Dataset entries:
::::::::

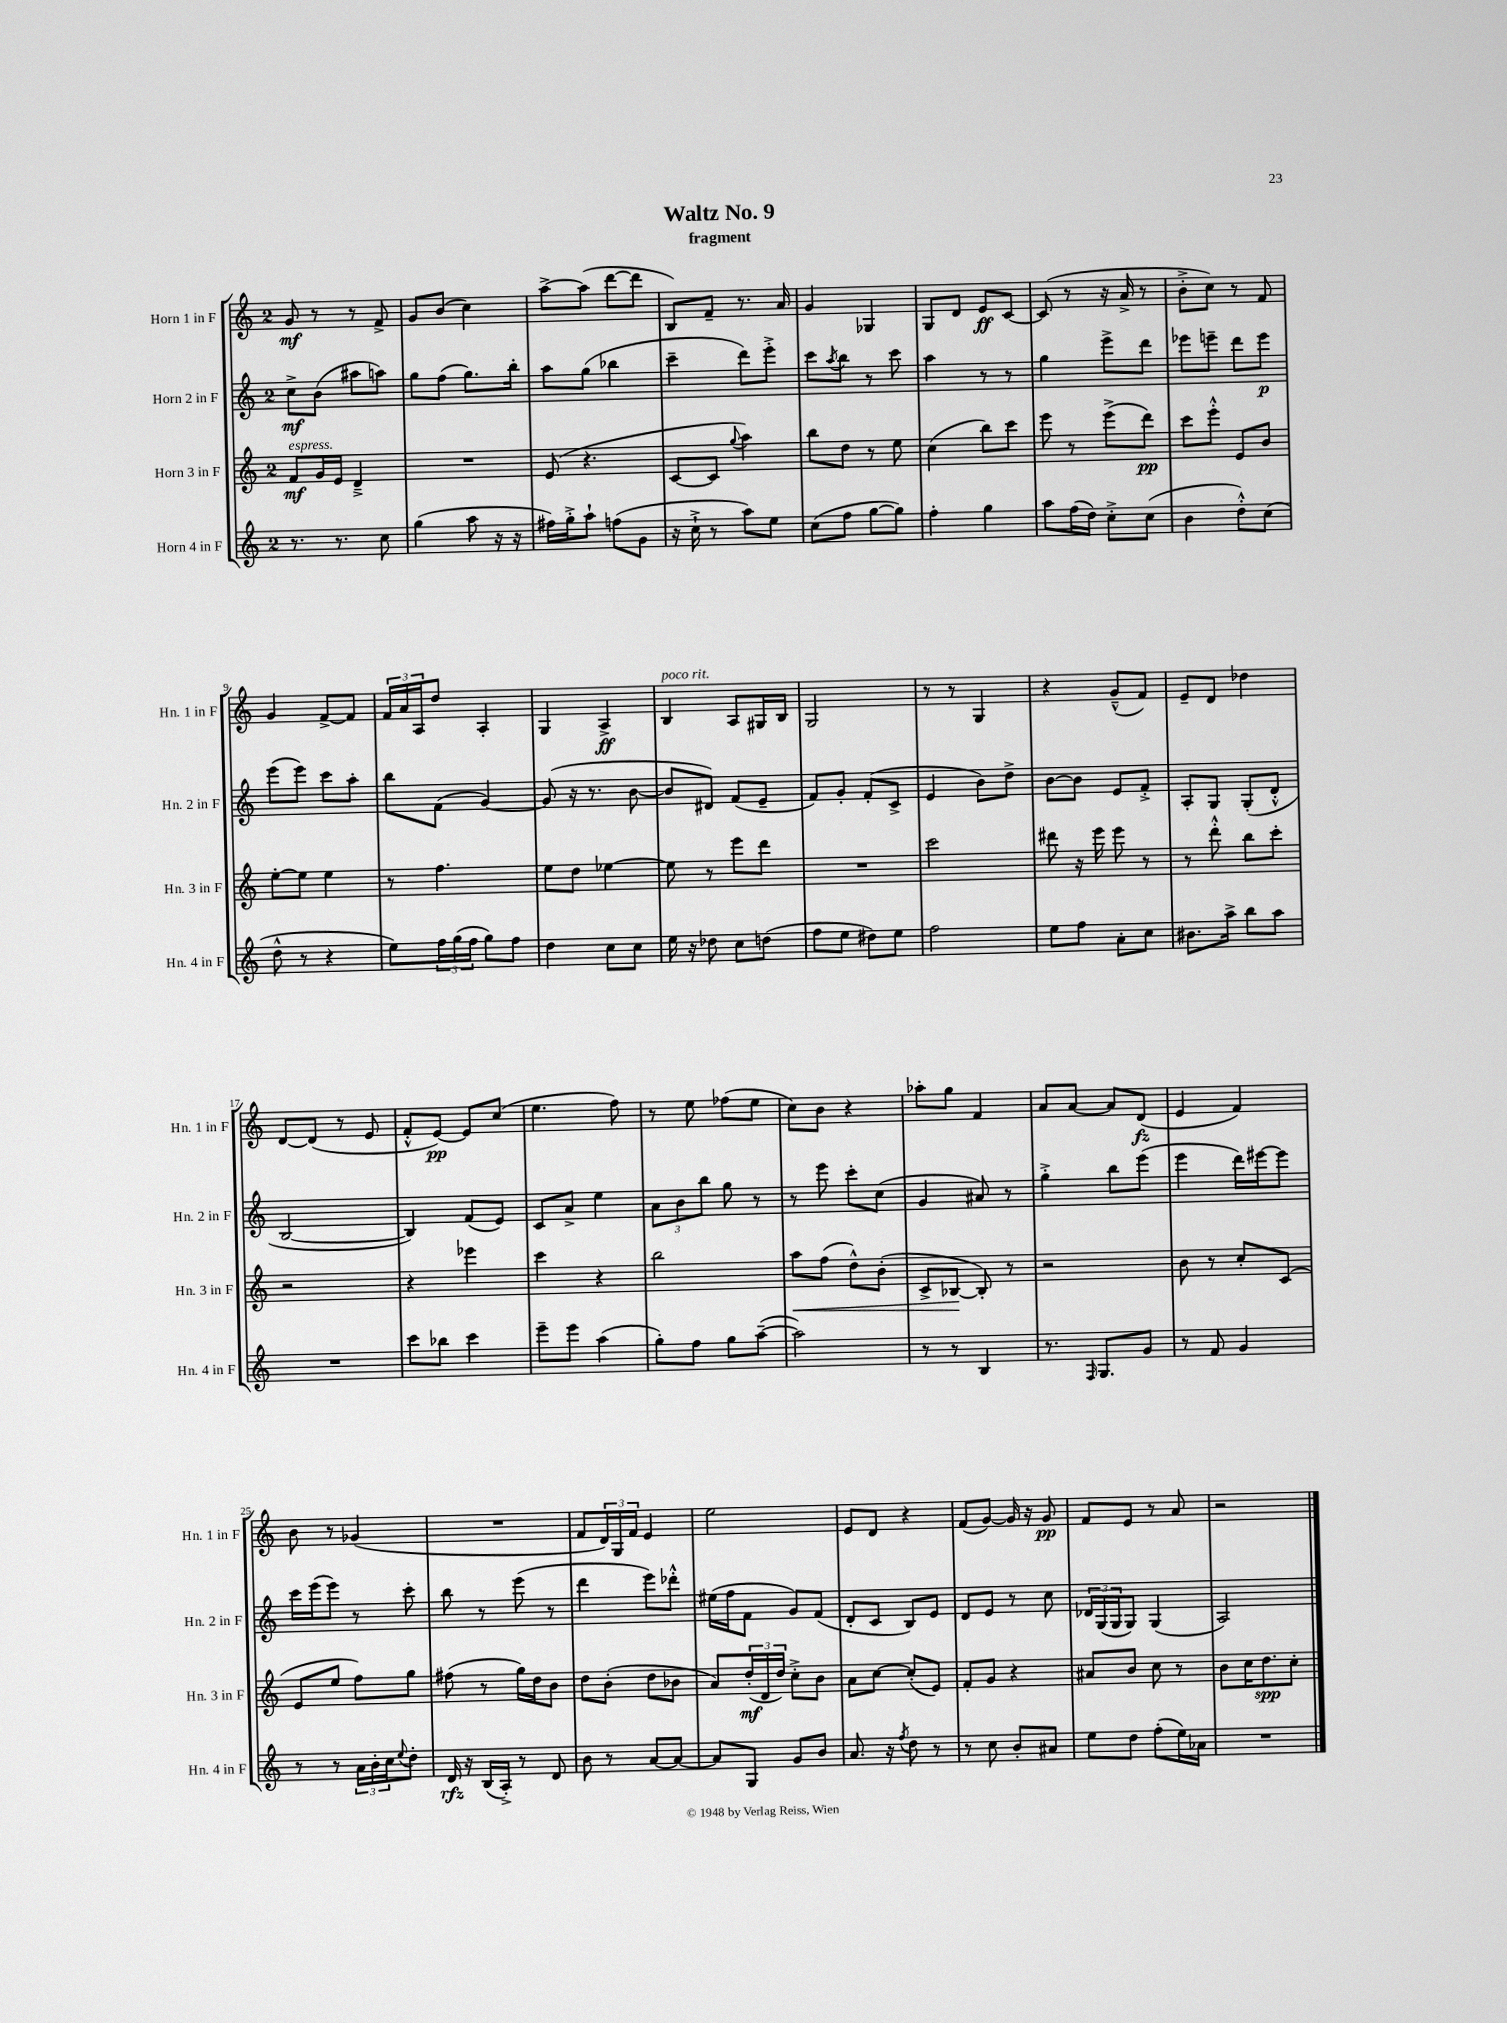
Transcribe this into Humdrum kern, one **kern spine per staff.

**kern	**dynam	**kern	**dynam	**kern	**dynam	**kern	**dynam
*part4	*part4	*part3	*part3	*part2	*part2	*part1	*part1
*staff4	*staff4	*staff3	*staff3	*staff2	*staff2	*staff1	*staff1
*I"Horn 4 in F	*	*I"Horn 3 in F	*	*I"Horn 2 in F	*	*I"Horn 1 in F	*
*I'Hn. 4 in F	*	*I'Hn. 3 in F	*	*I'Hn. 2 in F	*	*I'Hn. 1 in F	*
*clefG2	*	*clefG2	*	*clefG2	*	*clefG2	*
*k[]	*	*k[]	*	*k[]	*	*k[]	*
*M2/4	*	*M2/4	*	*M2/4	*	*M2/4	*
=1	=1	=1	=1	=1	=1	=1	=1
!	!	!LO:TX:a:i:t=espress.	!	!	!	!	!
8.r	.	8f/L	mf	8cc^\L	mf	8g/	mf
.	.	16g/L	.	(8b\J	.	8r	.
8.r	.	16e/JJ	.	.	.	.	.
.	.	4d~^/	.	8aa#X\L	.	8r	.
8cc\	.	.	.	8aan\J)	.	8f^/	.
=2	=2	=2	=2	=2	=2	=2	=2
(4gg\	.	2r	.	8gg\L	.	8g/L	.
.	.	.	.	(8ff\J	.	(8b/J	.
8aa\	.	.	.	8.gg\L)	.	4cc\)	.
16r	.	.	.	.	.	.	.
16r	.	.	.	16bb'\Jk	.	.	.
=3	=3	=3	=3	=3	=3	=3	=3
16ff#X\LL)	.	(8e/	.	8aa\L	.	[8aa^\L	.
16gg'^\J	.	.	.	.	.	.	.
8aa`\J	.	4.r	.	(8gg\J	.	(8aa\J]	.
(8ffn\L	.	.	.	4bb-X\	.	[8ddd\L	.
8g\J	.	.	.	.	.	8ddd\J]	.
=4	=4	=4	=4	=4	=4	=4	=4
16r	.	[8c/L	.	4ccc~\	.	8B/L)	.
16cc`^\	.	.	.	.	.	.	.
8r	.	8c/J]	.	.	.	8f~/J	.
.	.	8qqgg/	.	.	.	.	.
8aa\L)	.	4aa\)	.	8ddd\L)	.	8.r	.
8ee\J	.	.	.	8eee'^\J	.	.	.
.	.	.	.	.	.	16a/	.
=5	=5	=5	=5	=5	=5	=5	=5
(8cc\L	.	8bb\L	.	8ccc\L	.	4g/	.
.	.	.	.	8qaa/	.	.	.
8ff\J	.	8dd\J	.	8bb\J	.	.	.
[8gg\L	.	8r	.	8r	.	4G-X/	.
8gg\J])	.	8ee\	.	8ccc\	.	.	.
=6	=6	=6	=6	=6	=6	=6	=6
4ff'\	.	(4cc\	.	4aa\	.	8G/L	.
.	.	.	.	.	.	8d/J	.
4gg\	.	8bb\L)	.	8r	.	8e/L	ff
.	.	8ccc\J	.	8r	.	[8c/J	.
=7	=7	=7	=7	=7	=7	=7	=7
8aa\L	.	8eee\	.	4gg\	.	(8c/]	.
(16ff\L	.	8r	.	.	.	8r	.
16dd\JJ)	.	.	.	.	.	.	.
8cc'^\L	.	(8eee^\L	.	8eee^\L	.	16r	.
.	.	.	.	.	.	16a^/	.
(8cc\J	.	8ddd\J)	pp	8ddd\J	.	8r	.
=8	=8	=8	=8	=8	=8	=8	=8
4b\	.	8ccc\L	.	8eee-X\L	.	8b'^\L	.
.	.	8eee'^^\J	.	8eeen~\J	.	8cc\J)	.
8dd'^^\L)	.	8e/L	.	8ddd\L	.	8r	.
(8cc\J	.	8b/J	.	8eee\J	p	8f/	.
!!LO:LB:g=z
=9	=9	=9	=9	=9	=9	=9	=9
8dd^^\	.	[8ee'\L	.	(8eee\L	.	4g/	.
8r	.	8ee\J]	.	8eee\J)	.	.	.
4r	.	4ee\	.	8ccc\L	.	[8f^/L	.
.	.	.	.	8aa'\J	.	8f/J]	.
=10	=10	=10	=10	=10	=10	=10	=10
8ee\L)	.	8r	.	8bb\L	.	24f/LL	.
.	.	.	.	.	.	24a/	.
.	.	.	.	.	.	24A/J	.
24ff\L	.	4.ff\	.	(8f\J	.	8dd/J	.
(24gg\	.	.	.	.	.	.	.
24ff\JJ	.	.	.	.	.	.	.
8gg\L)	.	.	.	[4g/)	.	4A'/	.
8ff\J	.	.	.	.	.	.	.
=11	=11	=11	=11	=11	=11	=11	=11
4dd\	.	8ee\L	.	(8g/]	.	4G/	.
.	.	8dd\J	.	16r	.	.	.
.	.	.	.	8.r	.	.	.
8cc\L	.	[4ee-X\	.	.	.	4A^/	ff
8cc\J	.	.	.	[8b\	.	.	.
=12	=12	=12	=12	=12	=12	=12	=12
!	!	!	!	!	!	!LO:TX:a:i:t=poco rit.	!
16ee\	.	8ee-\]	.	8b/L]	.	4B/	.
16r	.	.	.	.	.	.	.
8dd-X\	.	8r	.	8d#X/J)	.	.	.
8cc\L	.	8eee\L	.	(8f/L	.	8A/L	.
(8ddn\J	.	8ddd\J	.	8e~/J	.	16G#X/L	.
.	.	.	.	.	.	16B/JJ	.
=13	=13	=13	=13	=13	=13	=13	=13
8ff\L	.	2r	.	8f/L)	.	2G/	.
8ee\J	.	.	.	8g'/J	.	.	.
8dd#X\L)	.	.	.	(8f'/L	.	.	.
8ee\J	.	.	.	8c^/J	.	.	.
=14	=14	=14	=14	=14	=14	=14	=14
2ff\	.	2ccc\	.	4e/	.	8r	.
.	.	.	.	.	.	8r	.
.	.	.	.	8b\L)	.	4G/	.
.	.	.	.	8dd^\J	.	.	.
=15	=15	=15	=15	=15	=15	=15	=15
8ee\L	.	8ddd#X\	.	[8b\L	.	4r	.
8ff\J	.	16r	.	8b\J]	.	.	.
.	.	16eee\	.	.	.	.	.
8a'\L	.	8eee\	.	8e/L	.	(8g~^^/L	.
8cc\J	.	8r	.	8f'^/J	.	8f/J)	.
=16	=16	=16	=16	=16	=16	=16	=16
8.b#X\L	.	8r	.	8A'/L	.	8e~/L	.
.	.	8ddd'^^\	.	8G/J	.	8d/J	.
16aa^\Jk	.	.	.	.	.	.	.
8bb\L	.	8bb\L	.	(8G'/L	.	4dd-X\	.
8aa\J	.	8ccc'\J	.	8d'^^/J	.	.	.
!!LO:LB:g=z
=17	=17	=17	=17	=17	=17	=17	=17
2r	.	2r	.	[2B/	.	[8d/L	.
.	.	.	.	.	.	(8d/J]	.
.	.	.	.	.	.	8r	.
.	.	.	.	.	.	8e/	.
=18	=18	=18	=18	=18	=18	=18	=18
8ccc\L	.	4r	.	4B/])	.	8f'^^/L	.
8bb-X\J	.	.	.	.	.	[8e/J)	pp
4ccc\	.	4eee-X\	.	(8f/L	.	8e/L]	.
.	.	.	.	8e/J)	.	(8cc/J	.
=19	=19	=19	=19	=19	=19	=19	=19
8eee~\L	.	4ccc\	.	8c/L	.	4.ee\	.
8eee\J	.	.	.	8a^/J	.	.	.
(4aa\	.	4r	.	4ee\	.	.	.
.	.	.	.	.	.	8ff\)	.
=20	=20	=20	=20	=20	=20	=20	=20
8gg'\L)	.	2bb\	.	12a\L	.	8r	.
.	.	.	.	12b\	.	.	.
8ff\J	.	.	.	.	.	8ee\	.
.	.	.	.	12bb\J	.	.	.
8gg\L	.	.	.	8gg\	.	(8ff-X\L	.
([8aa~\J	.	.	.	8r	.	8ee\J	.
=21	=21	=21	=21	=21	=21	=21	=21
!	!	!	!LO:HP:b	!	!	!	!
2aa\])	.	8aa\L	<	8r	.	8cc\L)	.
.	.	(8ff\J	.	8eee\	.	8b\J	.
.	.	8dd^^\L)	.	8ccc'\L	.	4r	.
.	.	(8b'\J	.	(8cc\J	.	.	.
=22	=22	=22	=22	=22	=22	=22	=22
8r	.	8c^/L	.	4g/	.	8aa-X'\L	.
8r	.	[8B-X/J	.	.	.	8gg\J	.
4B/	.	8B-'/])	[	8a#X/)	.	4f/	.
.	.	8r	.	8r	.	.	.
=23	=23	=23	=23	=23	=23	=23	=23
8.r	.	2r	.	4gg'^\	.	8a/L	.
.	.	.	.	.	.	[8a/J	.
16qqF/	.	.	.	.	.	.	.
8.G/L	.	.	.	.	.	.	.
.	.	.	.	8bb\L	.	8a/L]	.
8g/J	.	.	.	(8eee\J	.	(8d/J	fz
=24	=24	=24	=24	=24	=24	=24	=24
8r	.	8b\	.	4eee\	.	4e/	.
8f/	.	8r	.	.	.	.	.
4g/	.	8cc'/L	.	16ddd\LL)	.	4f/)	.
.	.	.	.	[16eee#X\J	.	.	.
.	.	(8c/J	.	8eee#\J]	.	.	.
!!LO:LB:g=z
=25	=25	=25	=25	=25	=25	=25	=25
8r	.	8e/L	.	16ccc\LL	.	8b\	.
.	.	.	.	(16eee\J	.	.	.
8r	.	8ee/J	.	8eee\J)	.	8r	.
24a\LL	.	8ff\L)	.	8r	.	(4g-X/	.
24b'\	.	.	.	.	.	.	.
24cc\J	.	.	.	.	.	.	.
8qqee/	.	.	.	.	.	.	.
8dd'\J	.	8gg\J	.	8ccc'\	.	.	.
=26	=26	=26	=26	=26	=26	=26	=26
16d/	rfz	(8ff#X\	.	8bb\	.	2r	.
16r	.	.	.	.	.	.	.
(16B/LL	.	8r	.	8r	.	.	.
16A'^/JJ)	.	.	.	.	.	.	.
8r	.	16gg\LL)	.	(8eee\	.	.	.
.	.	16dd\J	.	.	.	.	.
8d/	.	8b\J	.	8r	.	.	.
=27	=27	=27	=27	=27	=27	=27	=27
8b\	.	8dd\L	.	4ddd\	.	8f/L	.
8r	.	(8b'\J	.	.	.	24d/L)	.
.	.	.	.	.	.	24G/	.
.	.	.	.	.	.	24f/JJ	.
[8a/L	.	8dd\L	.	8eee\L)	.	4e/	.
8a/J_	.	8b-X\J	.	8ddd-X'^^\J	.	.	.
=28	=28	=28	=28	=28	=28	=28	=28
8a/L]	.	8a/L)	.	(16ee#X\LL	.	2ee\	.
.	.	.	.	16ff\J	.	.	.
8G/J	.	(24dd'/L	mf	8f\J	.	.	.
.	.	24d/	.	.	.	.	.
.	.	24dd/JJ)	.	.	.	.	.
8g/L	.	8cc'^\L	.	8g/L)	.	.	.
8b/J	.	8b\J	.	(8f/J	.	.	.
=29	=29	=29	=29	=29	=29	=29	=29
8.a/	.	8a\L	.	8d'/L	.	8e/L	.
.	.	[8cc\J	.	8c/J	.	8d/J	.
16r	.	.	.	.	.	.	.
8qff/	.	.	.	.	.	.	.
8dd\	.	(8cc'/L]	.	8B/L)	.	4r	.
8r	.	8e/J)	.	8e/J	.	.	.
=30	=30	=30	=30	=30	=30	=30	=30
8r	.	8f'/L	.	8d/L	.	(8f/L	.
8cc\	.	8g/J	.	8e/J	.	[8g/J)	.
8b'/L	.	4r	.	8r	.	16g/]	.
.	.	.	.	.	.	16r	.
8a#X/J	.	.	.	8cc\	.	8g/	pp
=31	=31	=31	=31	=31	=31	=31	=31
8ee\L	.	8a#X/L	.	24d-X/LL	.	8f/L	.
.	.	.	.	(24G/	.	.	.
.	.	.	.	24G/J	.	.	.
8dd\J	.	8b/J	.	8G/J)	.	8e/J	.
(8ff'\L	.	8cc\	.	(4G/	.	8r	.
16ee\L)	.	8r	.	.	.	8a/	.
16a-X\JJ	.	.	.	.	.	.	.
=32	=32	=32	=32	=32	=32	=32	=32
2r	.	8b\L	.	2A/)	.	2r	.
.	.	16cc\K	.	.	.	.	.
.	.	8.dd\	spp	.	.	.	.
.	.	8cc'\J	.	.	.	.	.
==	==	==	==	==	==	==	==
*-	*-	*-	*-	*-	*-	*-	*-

::::::::

- _What you will do_:
Pull out every line of the listing above that contains the word "kern".

- _Exercise response_:
Transcribe this into Humdrum kern, one **kern spine per staff.
**kern	**dynam	**kern	**dynam	**kern	**dynam	**kern	**dynam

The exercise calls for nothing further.